● **WHAT IS REQUIRED**: Print exactly the lines that run from the one containing "purple ellipse: (1070, 231)" to the final line of the data, both included, and print none of the pictures.

● **INFORMATION PROVIDED**:
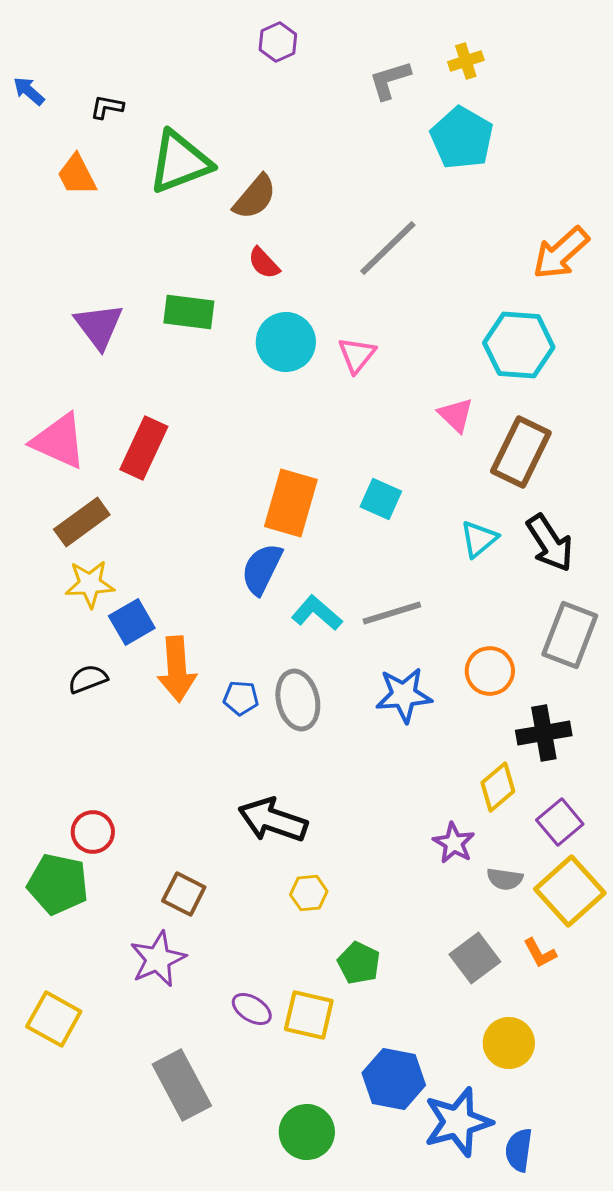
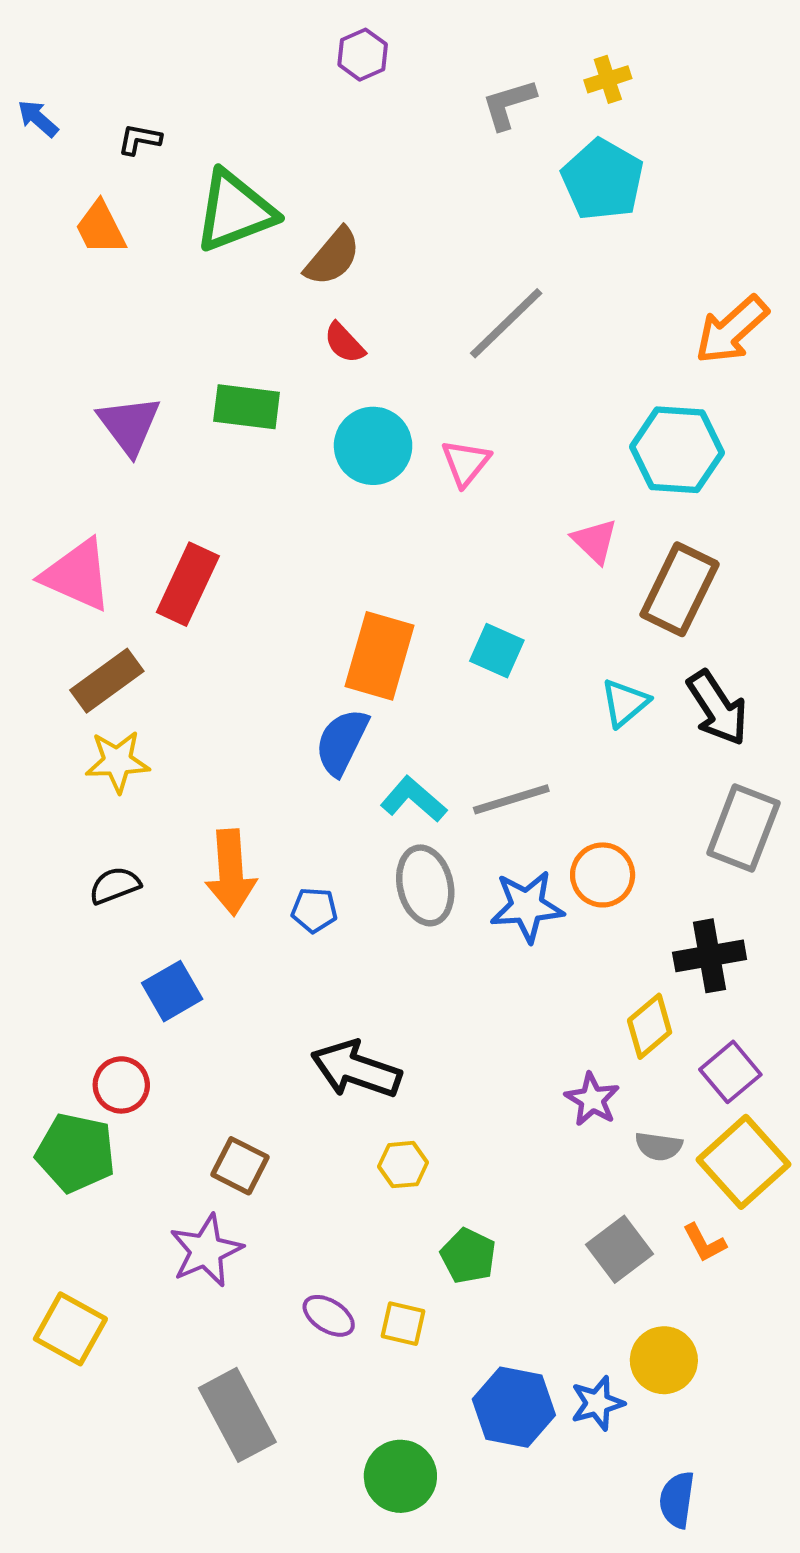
blue square: (132, 622) -> (172, 991), moved
orange circle: (490, 671) -> (603, 875), moved
gray ellipse: (298, 700) -> (425, 885), moved
yellow square: (309, 1015) -> (403, 1324), size x0.7
blue star: (458, 1122) -> (597, 1403), moved, size x0.6

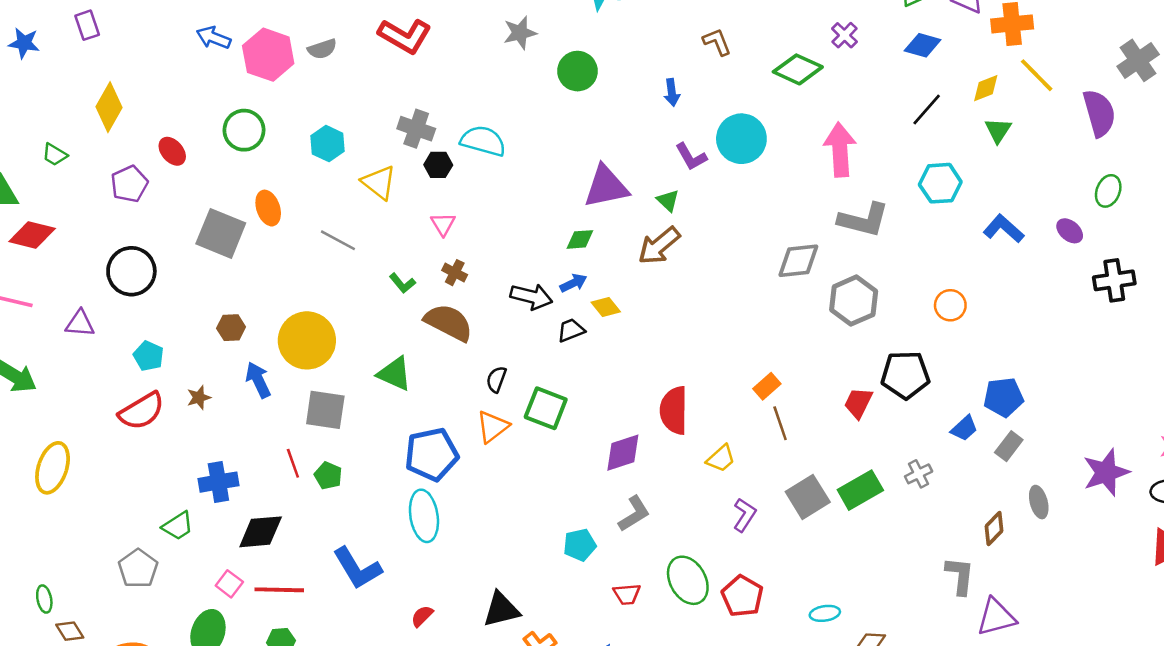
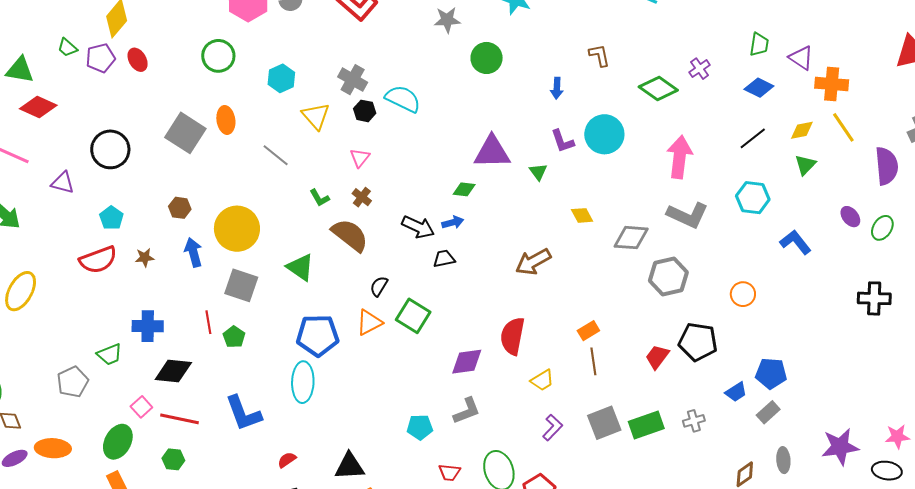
red ellipse: (172, 151) -> (138, 60), moved
purple pentagon: (129, 184) -> (101, 58), moved
purple ellipse: (1070, 231) -> (850, 217), moved
brown arrow: (659, 246) -> (533, 262), moved
yellow diamond: (606, 307) -> (582, 215), moved

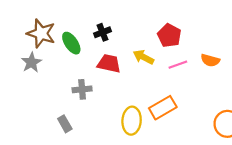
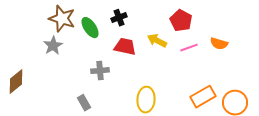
orange rectangle: (163, 108) -> (203, 97), moved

● **WRITTEN SOLUTION**:
purple ellipse: (1070, 231) -> (850, 217), moved
brown arrow: (659, 246) -> (533, 262), moved
yellow diamond: (606, 307) -> (582, 215), moved

orange rectangle: (163, 108) -> (203, 97), moved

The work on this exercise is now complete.